AIM → Each line below should be retyped exactly, with no pictures.
=======
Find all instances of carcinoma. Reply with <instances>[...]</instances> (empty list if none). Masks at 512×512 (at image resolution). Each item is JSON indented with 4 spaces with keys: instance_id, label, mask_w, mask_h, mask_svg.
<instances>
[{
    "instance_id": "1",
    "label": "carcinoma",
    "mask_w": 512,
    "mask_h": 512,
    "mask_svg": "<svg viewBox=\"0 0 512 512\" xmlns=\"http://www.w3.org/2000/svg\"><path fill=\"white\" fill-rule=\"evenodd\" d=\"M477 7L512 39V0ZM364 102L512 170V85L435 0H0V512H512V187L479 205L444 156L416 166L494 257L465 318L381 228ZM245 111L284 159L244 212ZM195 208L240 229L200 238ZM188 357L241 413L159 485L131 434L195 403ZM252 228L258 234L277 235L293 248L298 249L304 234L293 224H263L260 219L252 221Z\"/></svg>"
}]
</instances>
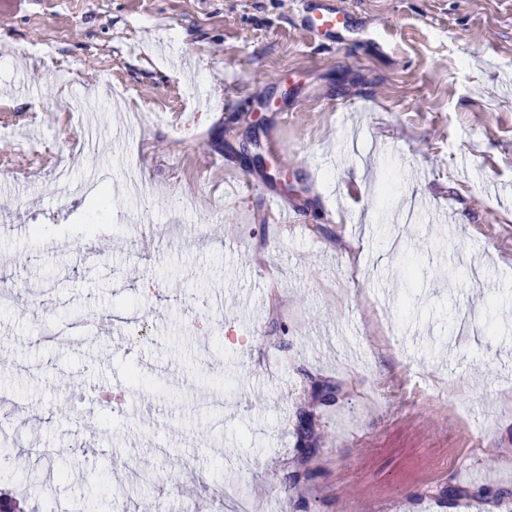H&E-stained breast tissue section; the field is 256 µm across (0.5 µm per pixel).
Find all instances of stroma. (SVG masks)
Here are the masks:
<instances>
[{
  "mask_svg": "<svg viewBox=\"0 0 512 512\" xmlns=\"http://www.w3.org/2000/svg\"><path fill=\"white\" fill-rule=\"evenodd\" d=\"M298 2L0 0V123L37 142L0 146V478L27 512L89 480L111 512H228V485L247 512H512V0H339L342 46Z\"/></svg>",
  "mask_w": 512,
  "mask_h": 512,
  "instance_id": "35a3bbf8",
  "label": "stroma"
}]
</instances>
=======
IN RESPONSE →
Find all instances of carcinoma. Reply with <instances>[...]</instances> (empty list if none). Masks at 512×512 (at image resolution). Each item is JSON indented with 4 spaces with keys: instance_id, label, mask_w, mask_h, mask_svg.
<instances>
[{
    "instance_id": "1",
    "label": "carcinoma",
    "mask_w": 512,
    "mask_h": 512,
    "mask_svg": "<svg viewBox=\"0 0 512 512\" xmlns=\"http://www.w3.org/2000/svg\"><path fill=\"white\" fill-rule=\"evenodd\" d=\"M477 7L512 39V0ZM364 102L512 170V85L435 0H0V512H512V187L479 205L444 156L416 166L494 257L465 318L381 228ZM245 111L284 159L244 212ZM195 208L240 229L200 238ZM188 357L241 413L159 485L131 434L195 403ZM252 228L258 234L277 235L293 248L298 249L304 234L293 224H263L260 219L252 221Z\"/></svg>"
}]
</instances>
H&E-stained breast tissue section; the field is 256 µm across (0.5 µm per pixel).
Find all instances of stroma. (SVG masks)
Here are the masks:
<instances>
[{
  "mask_svg": "<svg viewBox=\"0 0 512 512\" xmlns=\"http://www.w3.org/2000/svg\"><path fill=\"white\" fill-rule=\"evenodd\" d=\"M298 2L0 0V123L37 142L0 146V478L27 512L89 480L111 512H228V485L247 512H512V0H339L342 46Z\"/></svg>",
  "mask_w": 512,
  "mask_h": 512,
  "instance_id": "35a3bbf8",
  "label": "stroma"
}]
</instances>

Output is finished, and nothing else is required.